(Content revision data)
-=-=-=-=-
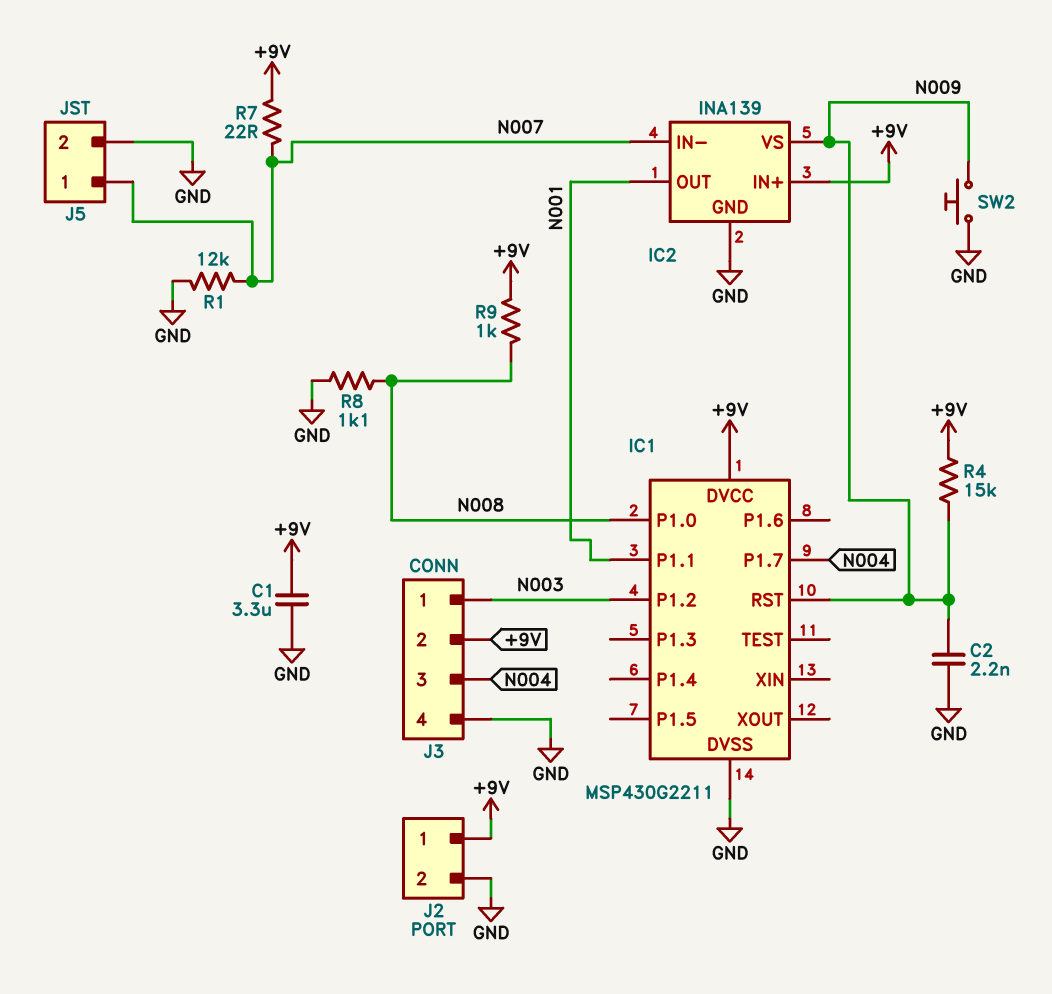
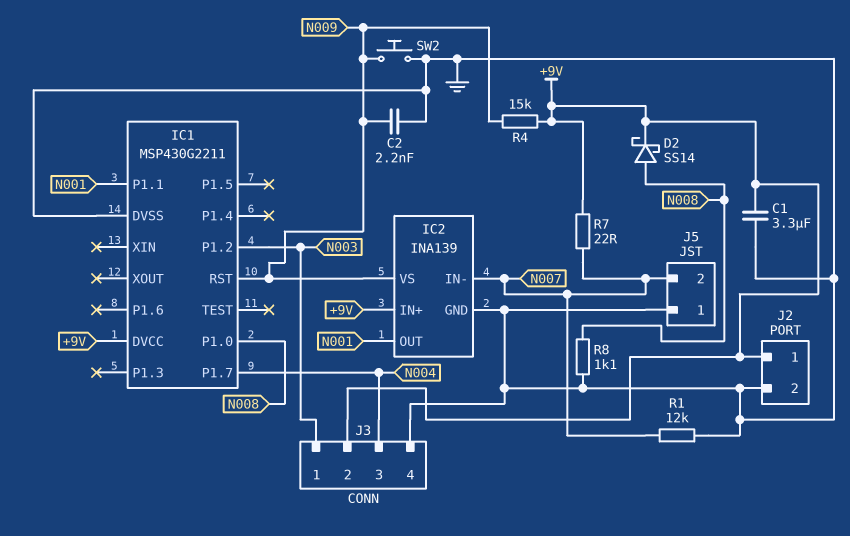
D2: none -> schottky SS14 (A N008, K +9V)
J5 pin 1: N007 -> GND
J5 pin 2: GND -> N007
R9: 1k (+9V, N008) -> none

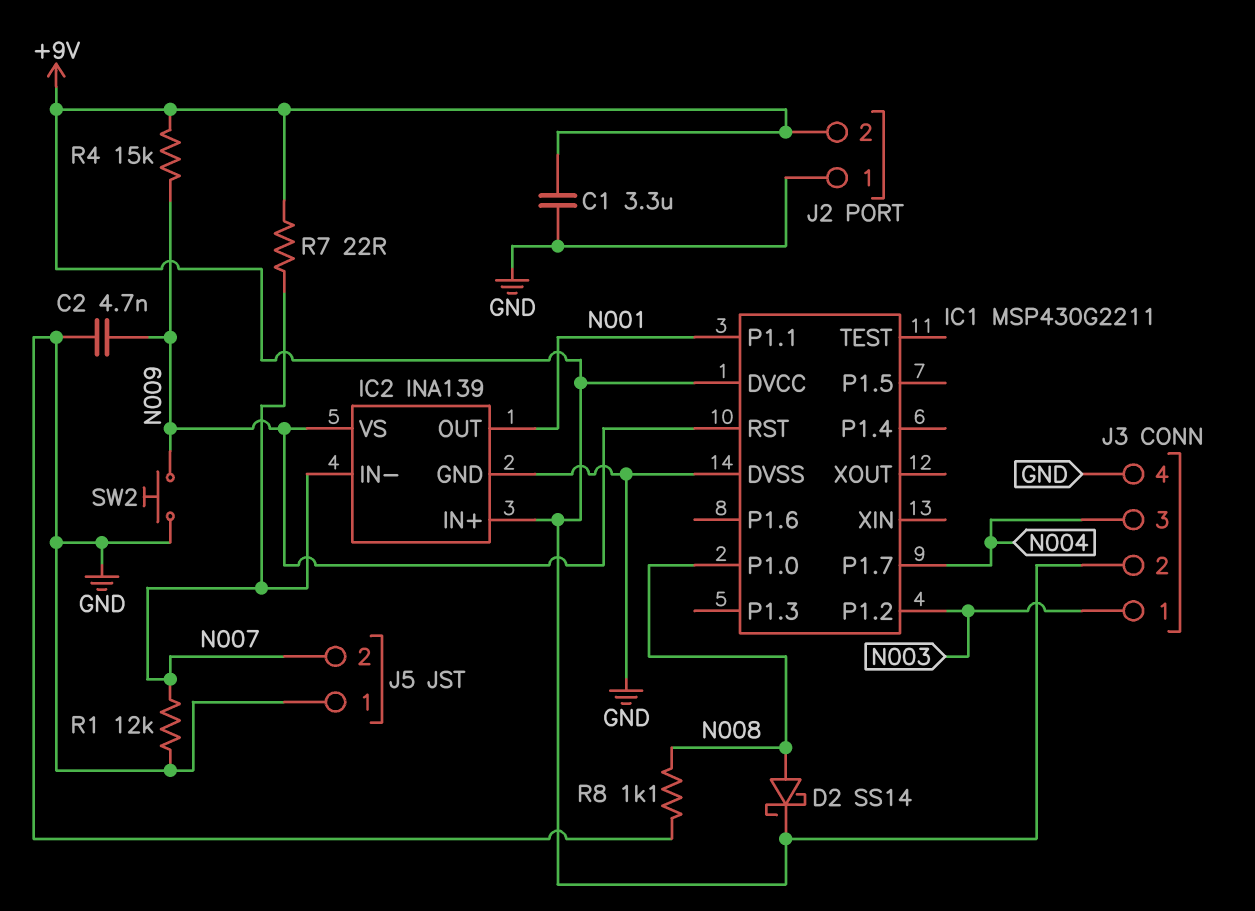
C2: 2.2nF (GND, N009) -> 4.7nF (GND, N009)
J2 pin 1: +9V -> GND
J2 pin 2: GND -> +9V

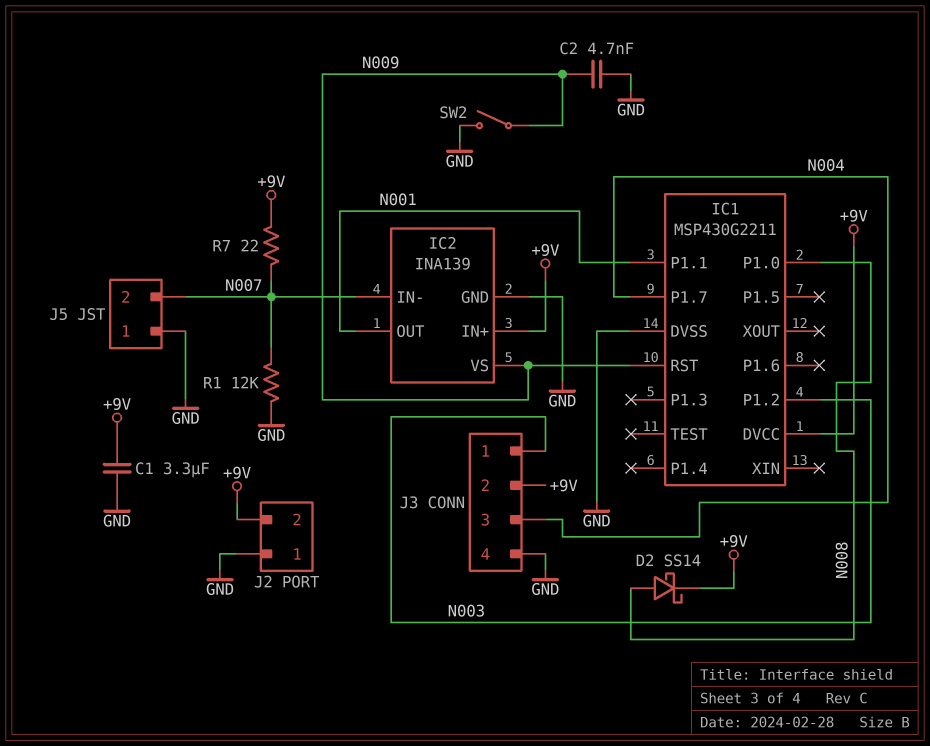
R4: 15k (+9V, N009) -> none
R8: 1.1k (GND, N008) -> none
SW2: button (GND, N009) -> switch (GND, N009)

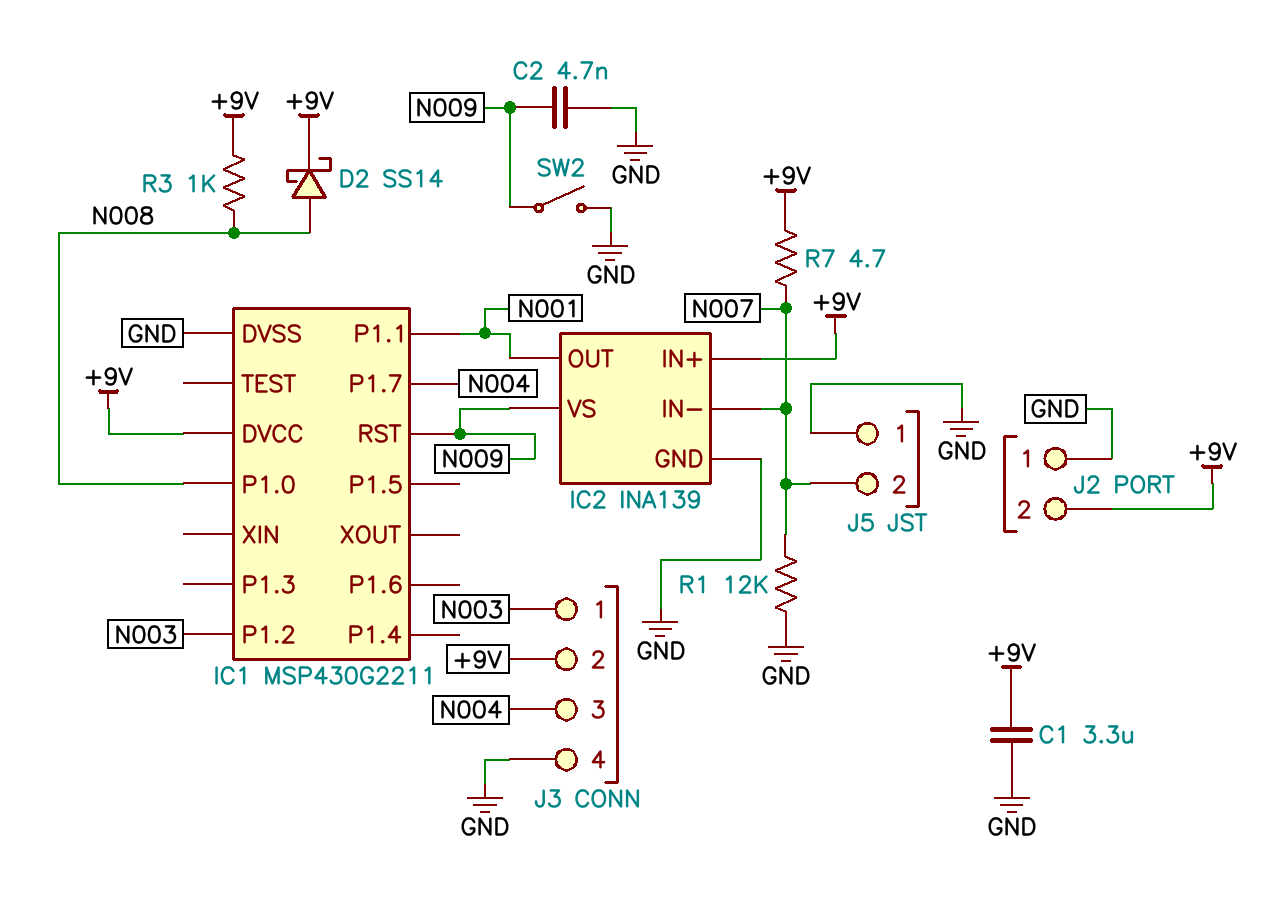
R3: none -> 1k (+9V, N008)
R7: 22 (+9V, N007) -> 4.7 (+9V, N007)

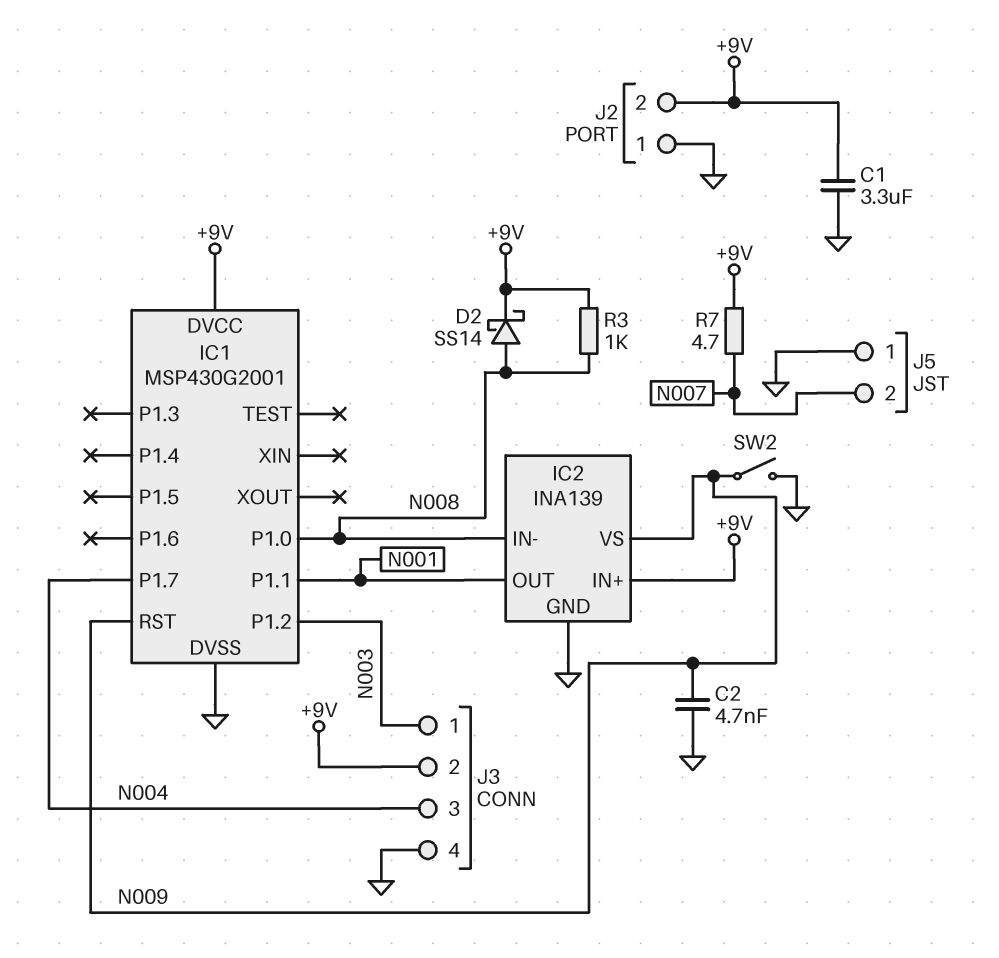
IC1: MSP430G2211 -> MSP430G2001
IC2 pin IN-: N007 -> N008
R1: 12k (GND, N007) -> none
-=-=-=-=-
Looking at the entries above, find how many lines include the word "none" and write that number alone.

# ANSWER BELOW:
6